Task details: Go through the data and copy each line where the word "Schere" shows up.

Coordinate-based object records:
··········
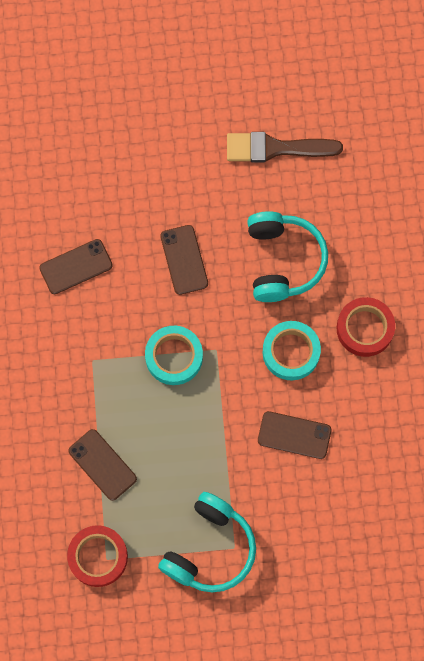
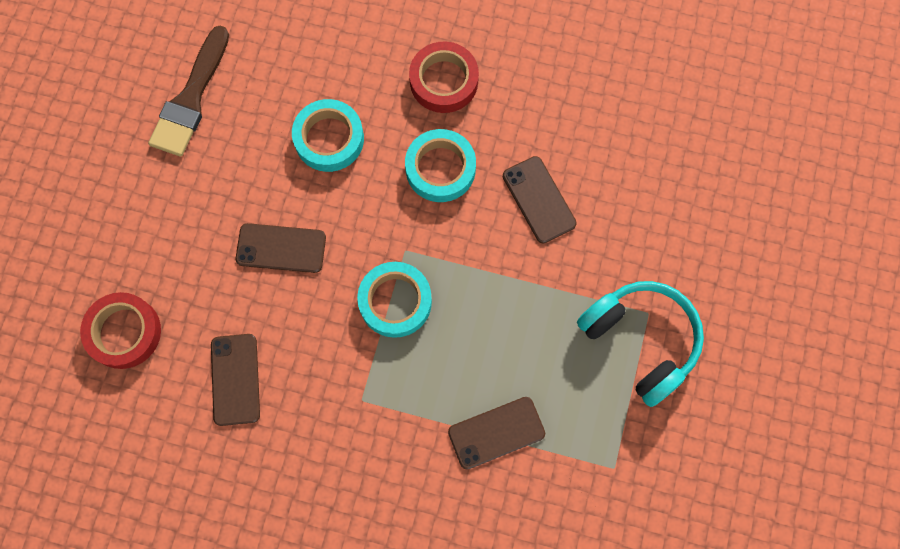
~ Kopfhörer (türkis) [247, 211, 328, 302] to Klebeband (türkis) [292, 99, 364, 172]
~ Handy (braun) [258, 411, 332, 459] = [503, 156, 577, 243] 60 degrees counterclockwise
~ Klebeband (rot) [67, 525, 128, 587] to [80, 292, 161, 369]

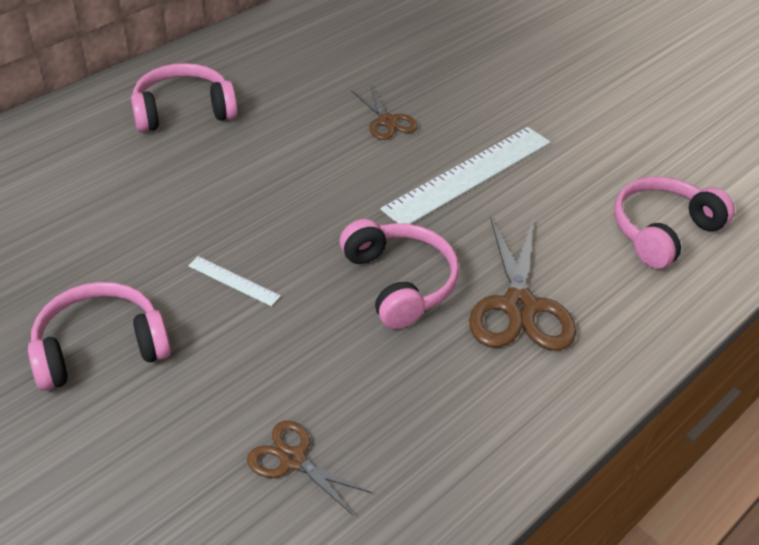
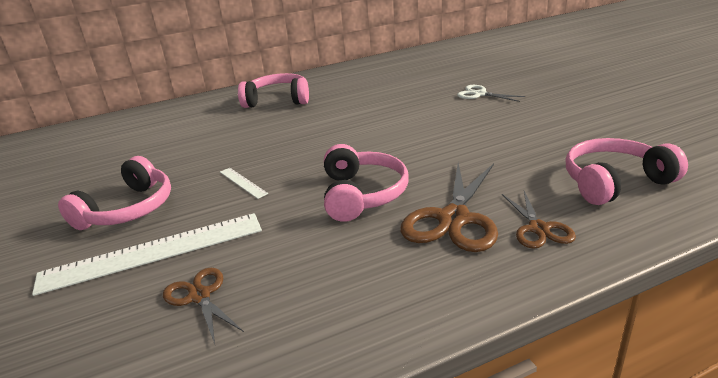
~ Schere (braun) [351, 85, 418, 140] to [502, 191, 576, 249]
~ Lineal (weiß) [380, 127, 551, 224] to [32, 213, 262, 296]
~ Kopfhörer (rosa) [28, 282, 171, 391] = [58, 156, 171, 230] 120 degrees clockwise
+ Schere (weiß) [457, 85, 525, 102]

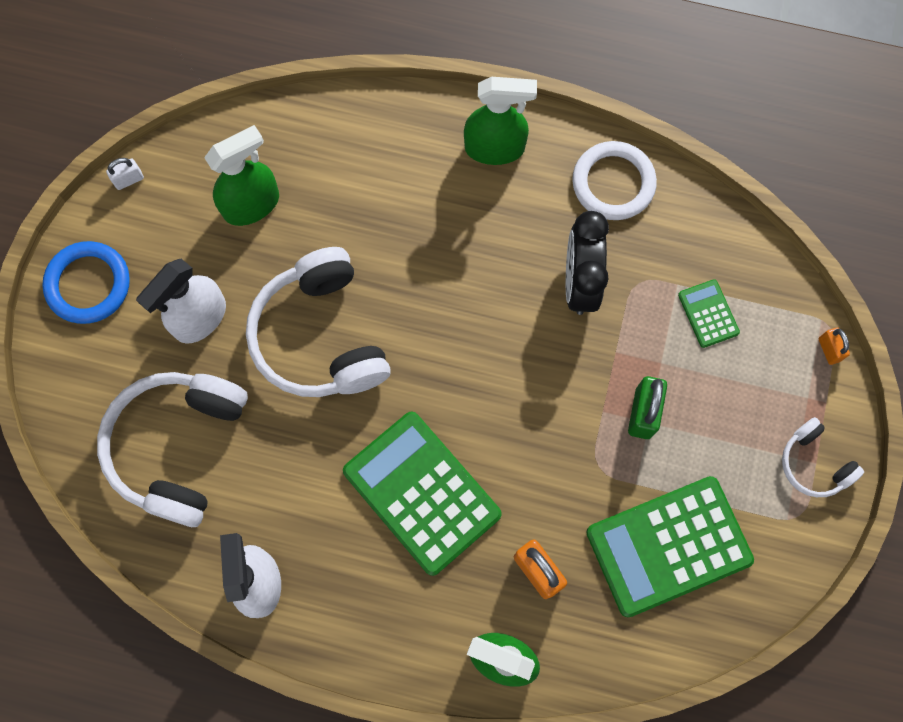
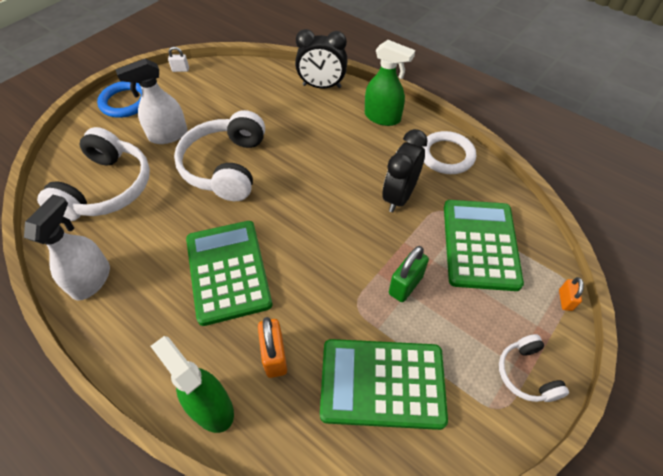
- Sprühflasche (grün) [204, 125, 279, 226]
~ Taschenrechner (grün) [678, 279, 740, 348] = [444, 200, 524, 291] x2.20
~ Kopfhörer (weiß) [97, 372, 248, 527] = [37, 127, 150, 221] 150 degrees clockwise
+ Wecker (schwarz) [295, 29, 348, 88]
··········
Exercise output:
~ Schere (braun) [351, 85, 418, 140] to [502, 191, 576, 249]
+ Schere (weiß) [457, 85, 525, 102]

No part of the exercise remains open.